(THE PROBLEM) Copy the entries exactly. Leave out any pictures.

(Records drawn from a dataset)
'''

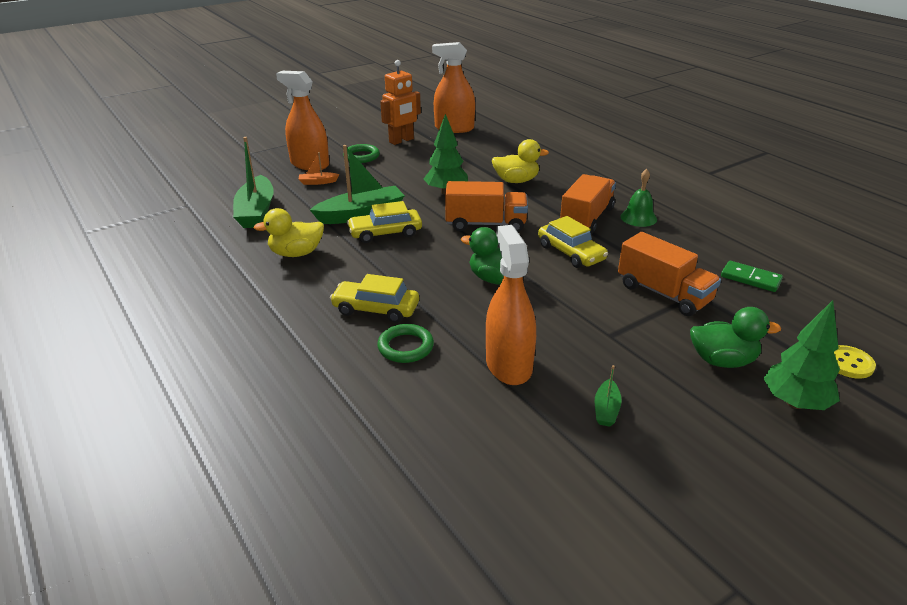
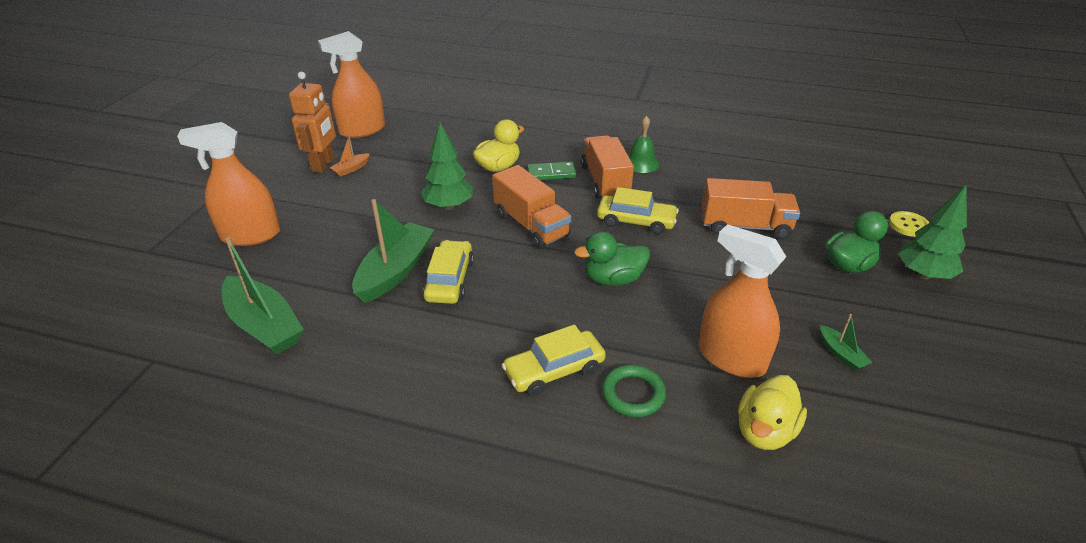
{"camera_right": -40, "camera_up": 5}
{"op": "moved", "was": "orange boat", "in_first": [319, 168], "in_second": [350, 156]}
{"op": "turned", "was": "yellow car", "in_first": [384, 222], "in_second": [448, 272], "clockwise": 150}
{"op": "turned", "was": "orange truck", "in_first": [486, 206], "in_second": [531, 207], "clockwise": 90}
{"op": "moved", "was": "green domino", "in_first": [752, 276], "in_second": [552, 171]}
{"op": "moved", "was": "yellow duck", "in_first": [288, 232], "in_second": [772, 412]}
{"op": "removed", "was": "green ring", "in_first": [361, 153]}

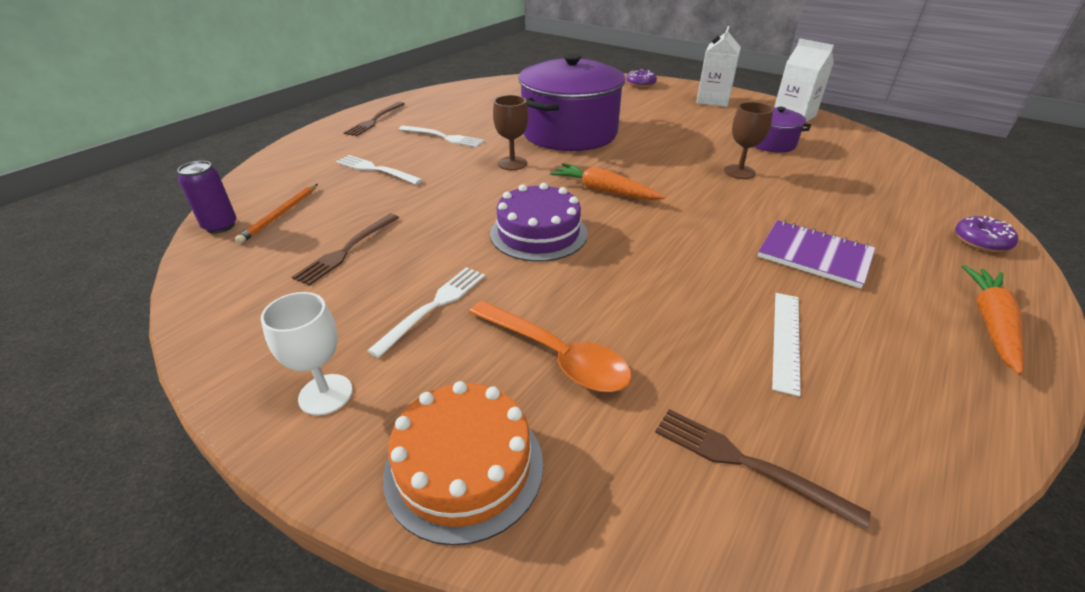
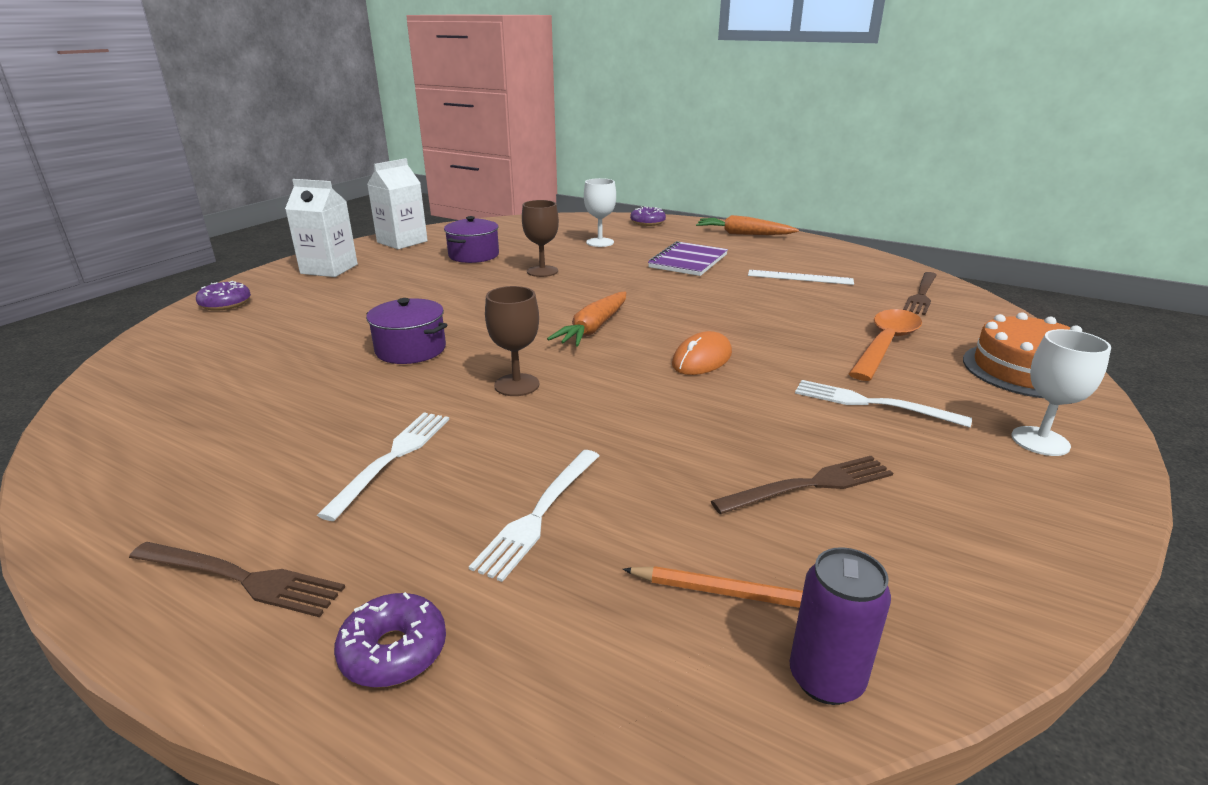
{"camera_right": -95, "camera_up": -10}
{"op": "added", "now": "purple donut", "in_second": [390, 640]}
{"op": "resized", "was": "purple pot", "in_first": [571, 102], "in_second": [406, 331], "ratio": 0.47}
{"op": "added", "now": "white goblet", "in_second": [600, 212]}
{"op": "replaced", "was": "purple cake", "now": "orange mouse", "in_first": [539, 222], "in_second": [702, 353]}
{"op": "turned", "was": "brown fork", "in_first": [345, 250], "in_second": [802, 485], "clockwise": -45}

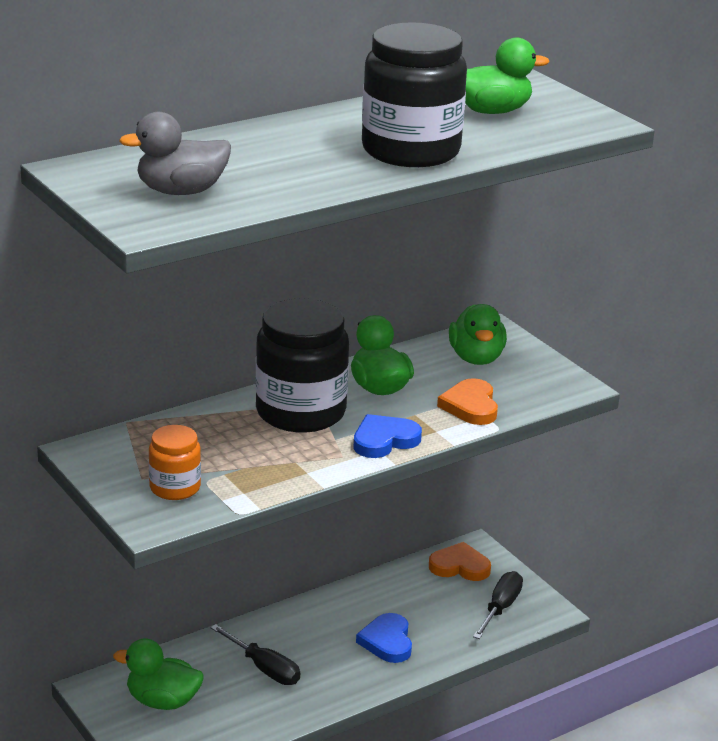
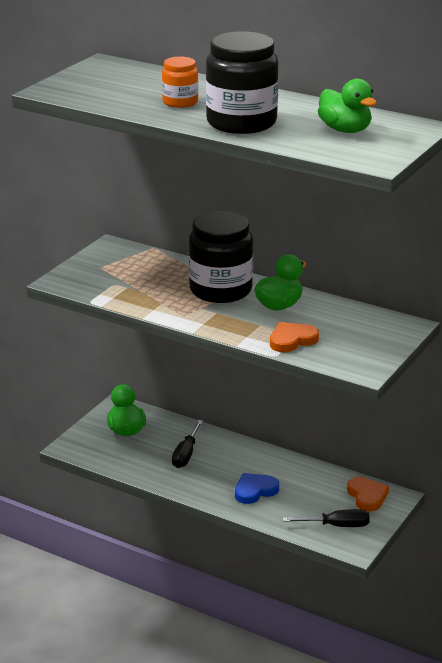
{"camera_right": 65, "camera_up": 0}
{"op": "moved", "was": "orange jar", "in_first": [175, 462], "in_second": [180, 82]}
{"op": "removed", "was": "grey duck", "in_first": [175, 153]}
{"op": "removed", "was": "blue heart", "in_first": [387, 436]}
{"op": "removed", "was": "green duck", "in_first": [478, 334]}

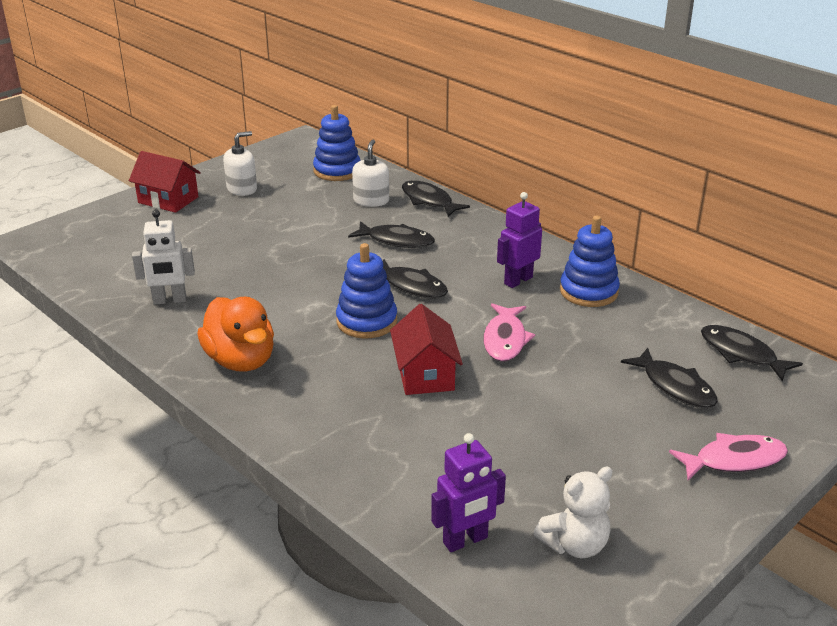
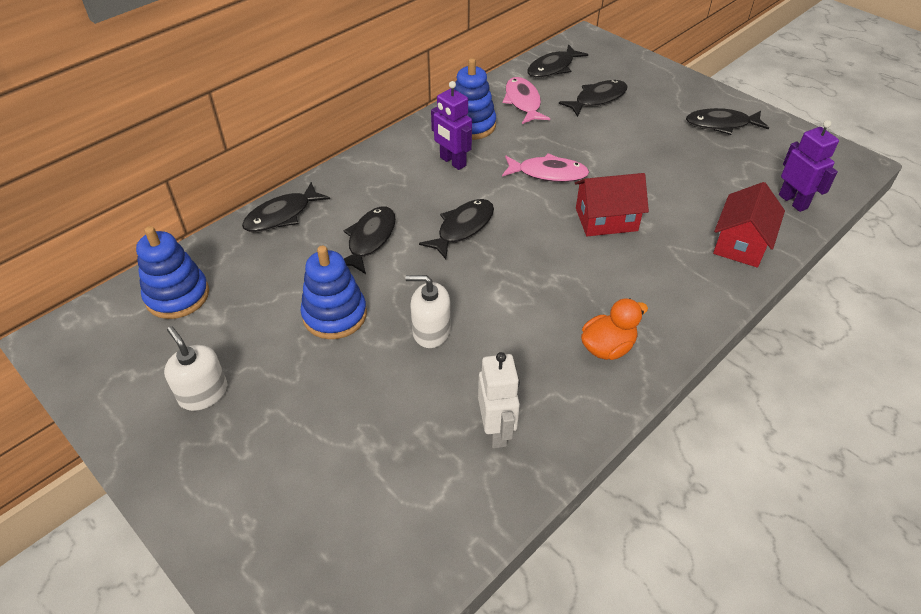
{"camera_right": -90, "camera_up": 15}
{"op": "moved", "was": "blue stacking toy", "in_first": [366, 291], "in_second": [334, 292]}
{"op": "moved", "was": "white soap dispenser", "in_first": [370, 173], "in_second": [428, 311]}
{"op": "moved", "was": "pink fish", "in_first": [728, 456], "in_second": [526, 100]}
{"op": "resized", "was": "orange duck", "in_first": [235, 334], "in_second": [614, 329], "ratio": 0.66}
{"op": "added", "now": "black fish", "in_second": [727, 121]}
{"op": "moved", "was": "red house", "in_first": [165, 182], "in_second": [749, 225]}
{"op": "removed", "was": "white teddy bear", "in_first": [573, 512]}

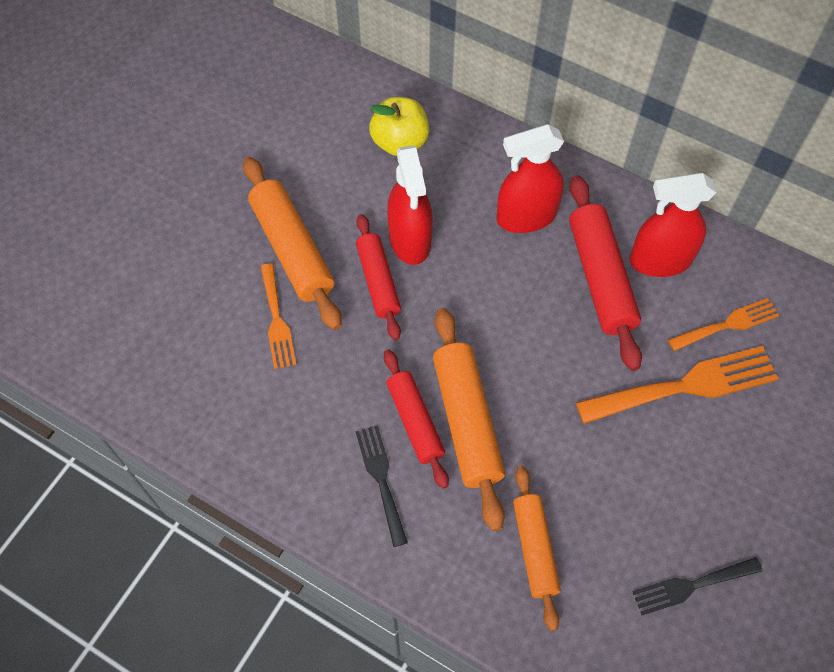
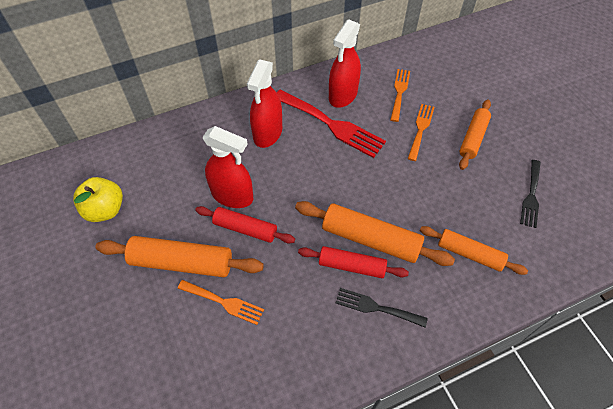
{"camera_right": -55, "camera_up": -5}
{"op": "moved", "was": "yellow apple", "in_first": [399, 126], "in_second": [98, 199]}
{"op": "replaced", "was": "red rolling pin", "now": "red fork", "in_first": [605, 273], "in_second": [331, 124]}
{"op": "resized", "was": "orange fork", "in_first": [677, 385], "in_second": [421, 132], "ratio": 0.59}
{"op": "added", "now": "orange rolling pin", "in_second": [475, 135]}

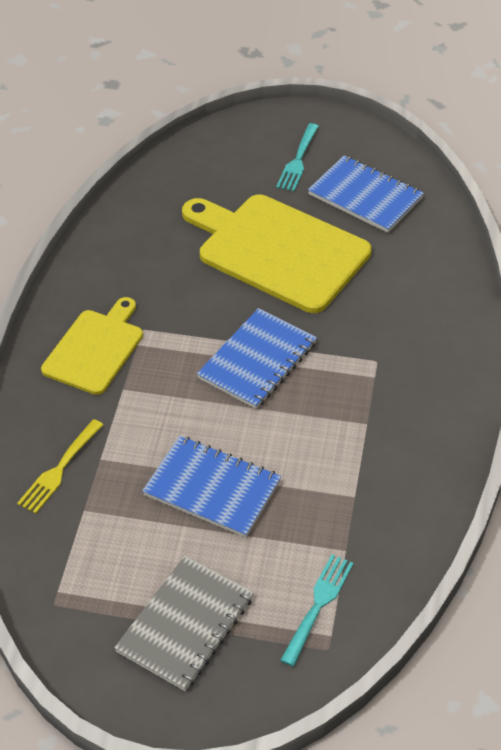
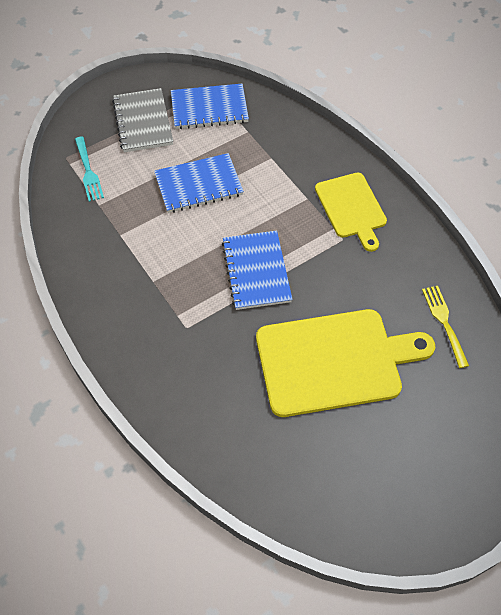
{"camera_right": 135, "camera_up": 10}
{"op": "moved", "was": "blue notebook", "in_first": [366, 194], "in_second": [210, 106]}
{"op": "moved", "was": "yellow fork", "in_first": [60, 466], "in_second": [445, 327]}
{"op": "removed", "was": "turquoise fork", "in_first": [297, 157]}

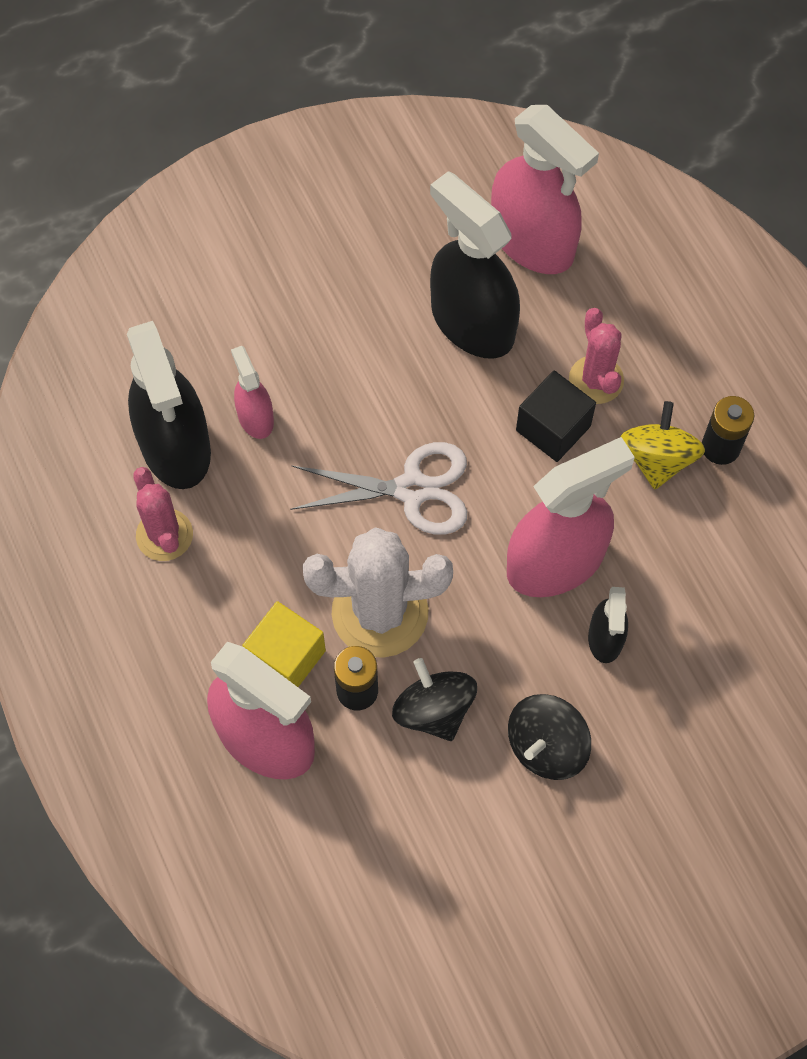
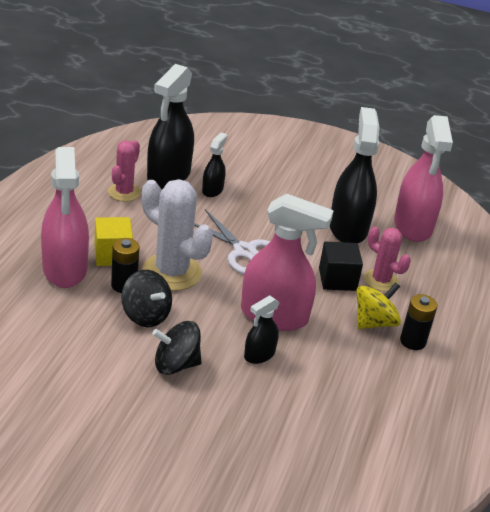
{"camera_right": 40, "camera_up": -30}
{"op": "turned", "was": "black spinning top", "in_first": [434, 699], "in_second": [146, 298], "clockwise": 120}
{"op": "recoloured", "was": "pink spray bottle", "now": "black spray bottle", "in_first": [252, 392], "in_second": [214, 164]}
{"op": "turned", "was": "pink cactus", "in_first": [596, 356], "in_second": [387, 259], "clockwise": -75}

'''

(EXERCISE OUTPUT)
{"camera_right": -40, "camera_up": 5}
{"op": "moved", "was": "orange boat", "in_first": [319, 168], "in_second": [350, 156]}
{"op": "turned", "was": "yellow car", "in_first": [384, 222], "in_second": [448, 272], "clockwise": 150}
{"op": "turned", "was": "orange truck", "in_first": [486, 206], "in_second": [531, 207], "clockwise": 90}
{"op": "moved", "was": "green domino", "in_first": [752, 276], "in_second": [552, 171]}
{"op": "moved", "was": "yellow duck", "in_first": [288, 232], "in_second": [772, 412]}
{"op": "removed", "was": "green ring", "in_first": [361, 153]}

{"camera_right": -95, "camera_up": -10}
{"op": "added", "now": "purple donut", "in_second": [390, 640]}
{"op": "resized", "was": "purple pot", "in_first": [571, 102], "in_second": [406, 331], "ratio": 0.47}
{"op": "added", "now": "white goblet", "in_second": [600, 212]}
{"op": "replaced", "was": "purple cake", "now": "orange mouse", "in_first": [539, 222], "in_second": [702, 353]}
{"op": "turned", "was": "brown fork", "in_first": [345, 250], "in_second": [802, 485], "clockwise": -45}

{"camera_right": 65, "camera_up": 0}
{"op": "moved", "was": "orange jar", "in_first": [175, 462], "in_second": [180, 82]}
{"op": "removed", "was": "grey duck", "in_first": [175, 153]}
{"op": "removed", "was": "blue heart", "in_first": [387, 436]}
{"op": "removed", "was": "green duck", "in_first": [478, 334]}

{"camera_right": -90, "camera_up": 15}
{"op": "moved", "was": "blue stacking toy", "in_first": [366, 291], "in_second": [334, 292]}
{"op": "moved", "was": "white soap dispenser", "in_first": [370, 173], "in_second": [428, 311]}
{"op": "moved", "was": "pink fish", "in_first": [728, 456], "in_second": [526, 100]}
{"op": "resized", "was": "orange duck", "in_first": [235, 334], "in_second": [614, 329], "ratio": 0.66}
{"op": "added", "now": "black fish", "in_second": [727, 121]}
{"op": "moved", "was": "red house", "in_first": [165, 182], "in_second": [749, 225]}
{"op": "removed", "was": "white teddy bear", "in_first": [573, 512]}

{"camera_right": -55, "camera_up": -5}
{"op": "moved", "was": "yellow apple", "in_first": [399, 126], "in_second": [98, 199]}
{"op": "replaced", "was": "red rolling pin", "now": "red fork", "in_first": [605, 273], "in_second": [331, 124]}
{"op": "resized", "was": "orange fork", "in_first": [677, 385], "in_second": [421, 132], "ratio": 0.59}
{"op": "added", "now": "orange rolling pin", "in_second": [475, 135]}

{"camera_right": 135, "camera_up": 10}
{"op": "moved", "was": "blue notebook", "in_first": [366, 194], "in_second": [210, 106]}
{"op": "moved", "was": "yellow fork", "in_first": [60, 466], "in_second": [445, 327]}
{"op": "removed", "was": "turquoise fork", "in_first": [297, 157]}

{"camera_right": 40, "camera_up": -30}
{"op": "turned", "was": "black spinning top", "in_first": [434, 699], "in_second": [146, 298], "clockwise": 120}
{"op": "recoloured", "was": "pink spray bottle", "now": "black spray bottle", "in_first": [252, 392], "in_second": [214, 164]}
{"op": "turned", "was": "pink cactus", "in_first": [596, 356], "in_second": [387, 259], "clockwise": -75}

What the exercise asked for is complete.